** PROBLEM **
Take nothing but the lines from the one with "DRIVER3 pin ENA: GP13 -> GP6" through the one with "SD1 pin SCK: GP13 -> GP18" in the entries below, both ends kept, and return them exactly with pictures left out.

** INFORMATION PROVIDED **
---

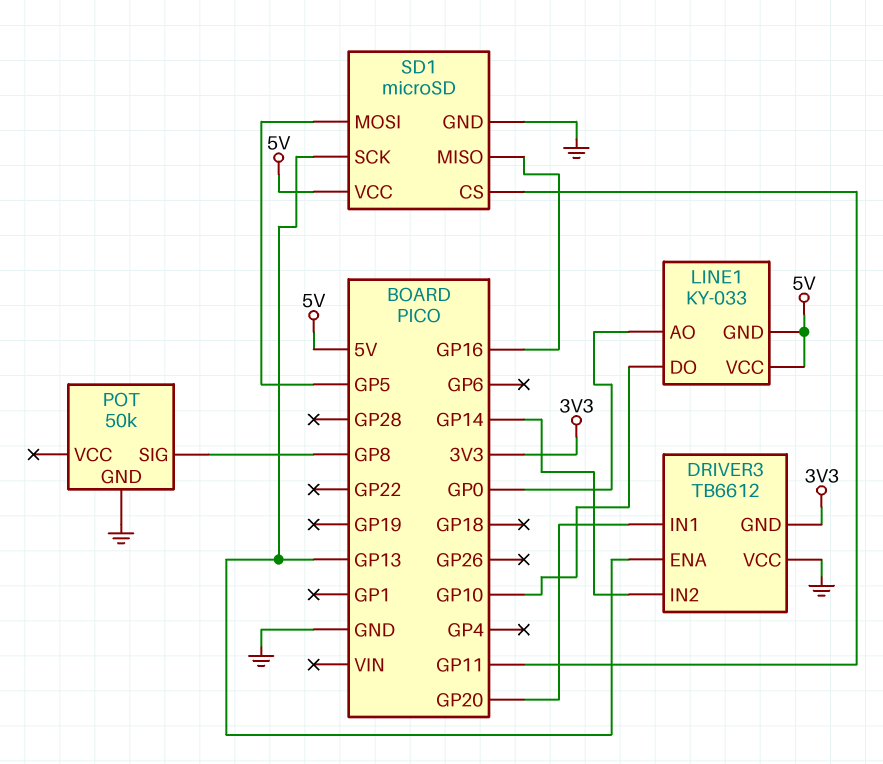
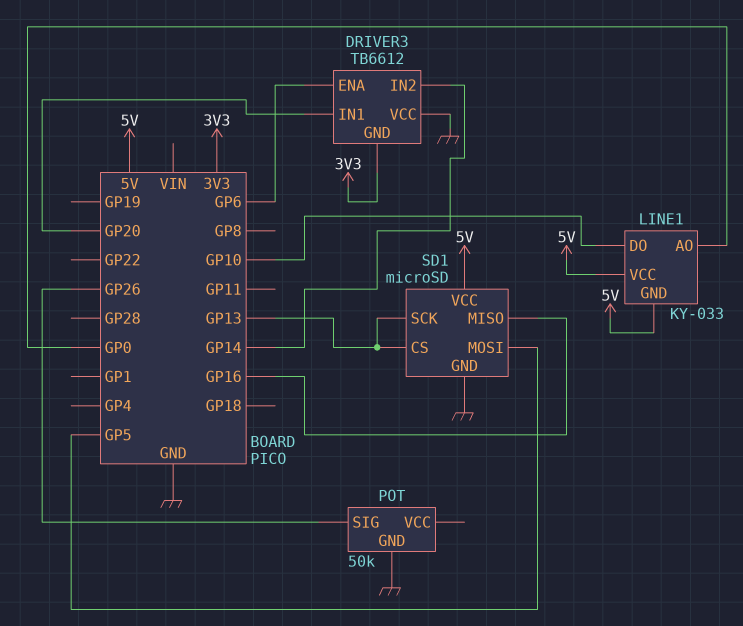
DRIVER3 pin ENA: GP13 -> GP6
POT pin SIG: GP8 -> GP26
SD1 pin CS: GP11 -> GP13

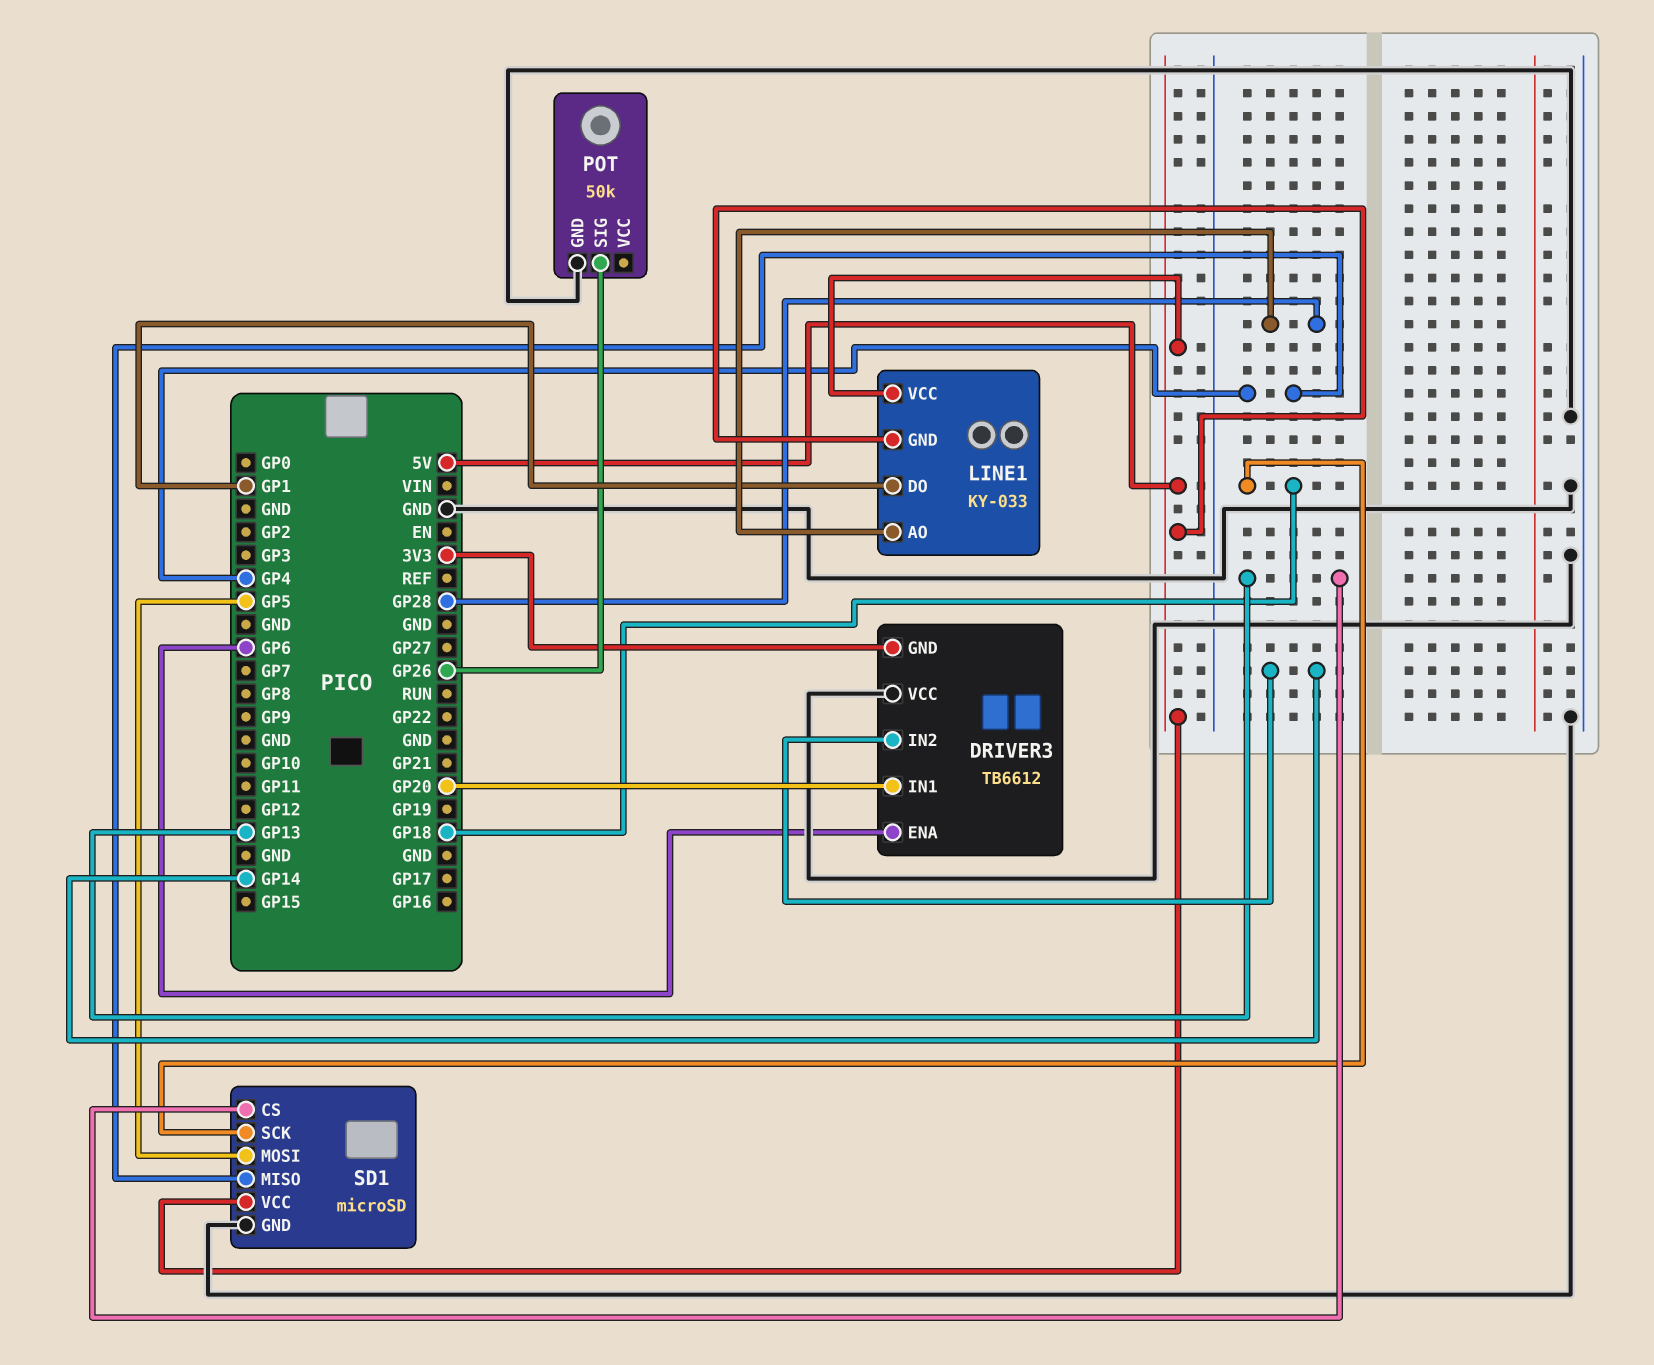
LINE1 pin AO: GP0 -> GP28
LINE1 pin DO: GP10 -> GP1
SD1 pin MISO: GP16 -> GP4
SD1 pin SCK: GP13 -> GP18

---

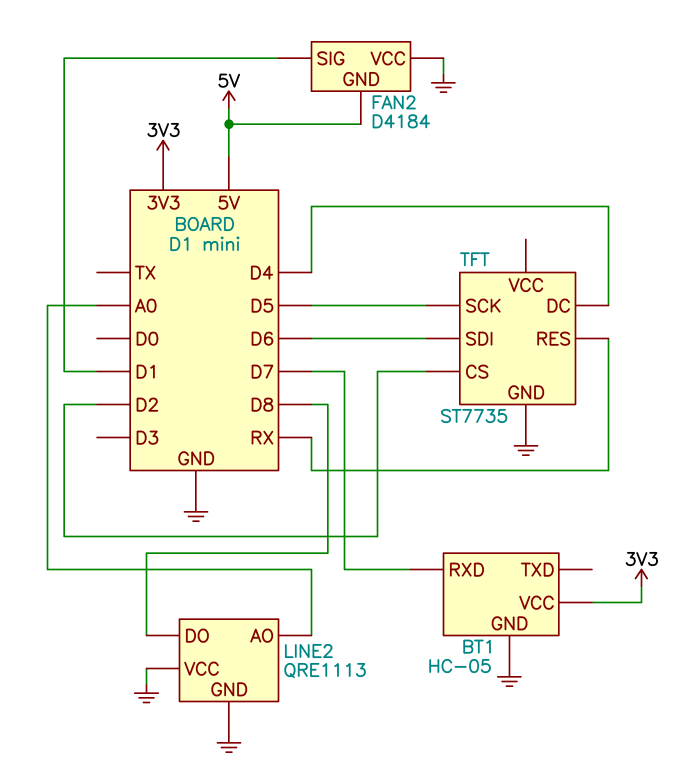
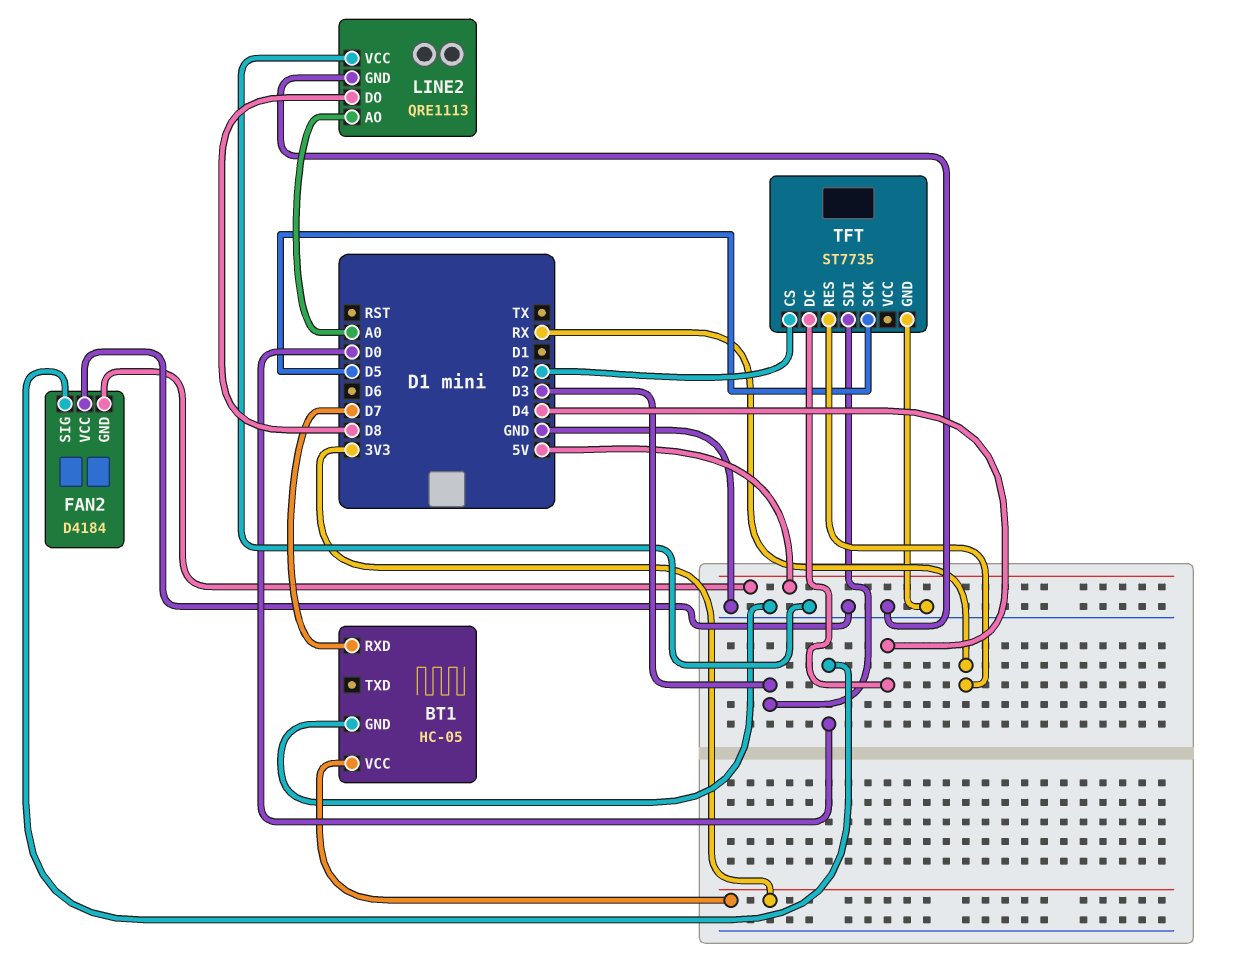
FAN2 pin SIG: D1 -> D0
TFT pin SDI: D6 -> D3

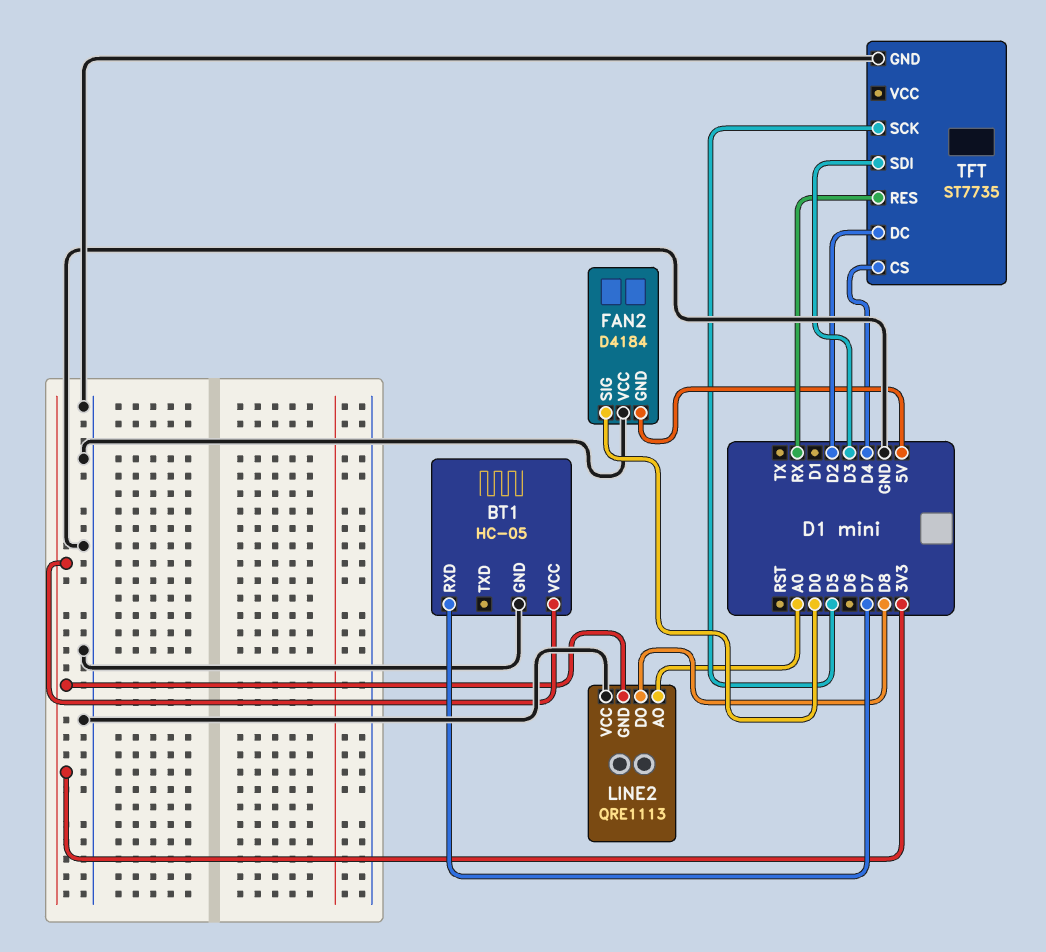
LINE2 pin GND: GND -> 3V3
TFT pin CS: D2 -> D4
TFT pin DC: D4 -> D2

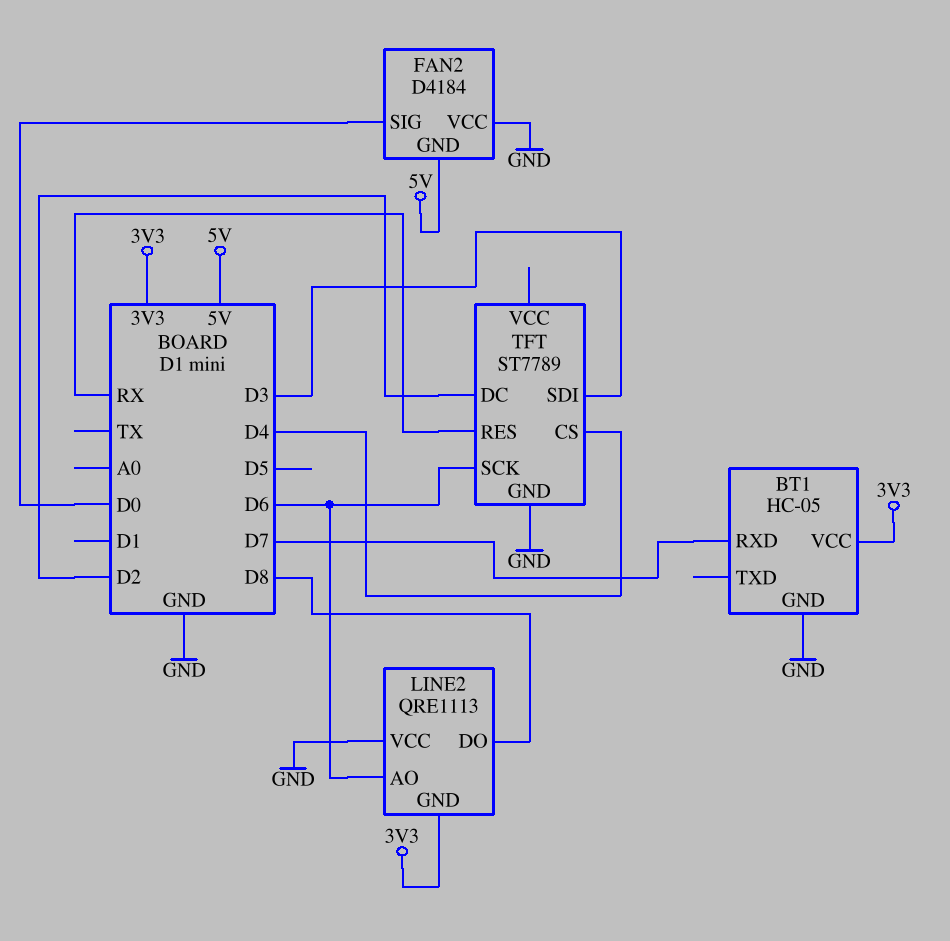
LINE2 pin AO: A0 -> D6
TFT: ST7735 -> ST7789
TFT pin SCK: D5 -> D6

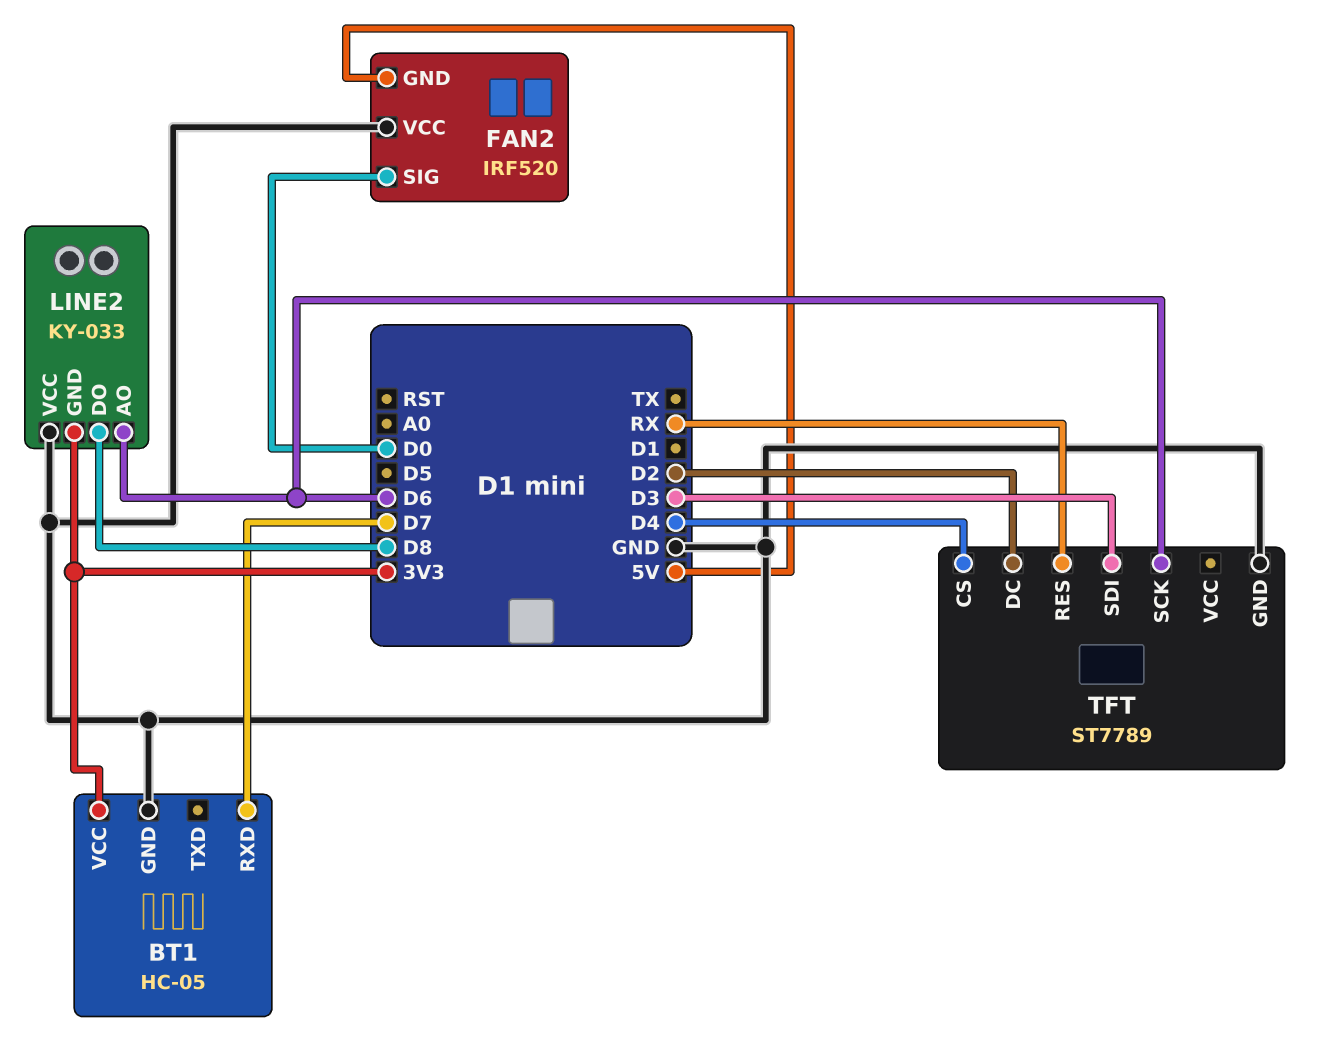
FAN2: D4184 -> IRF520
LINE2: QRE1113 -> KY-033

---

** TASK RESULT **
DRIVER3 pin ENA: GP13 -> GP6
POT pin SIG: GP8 -> GP26
SD1 pin CS: GP11 -> GP13

LINE1 pin AO: GP0 -> GP28
LINE1 pin DO: GP10 -> GP1
SD1 pin MISO: GP16 -> GP4
SD1 pin SCK: GP13 -> GP18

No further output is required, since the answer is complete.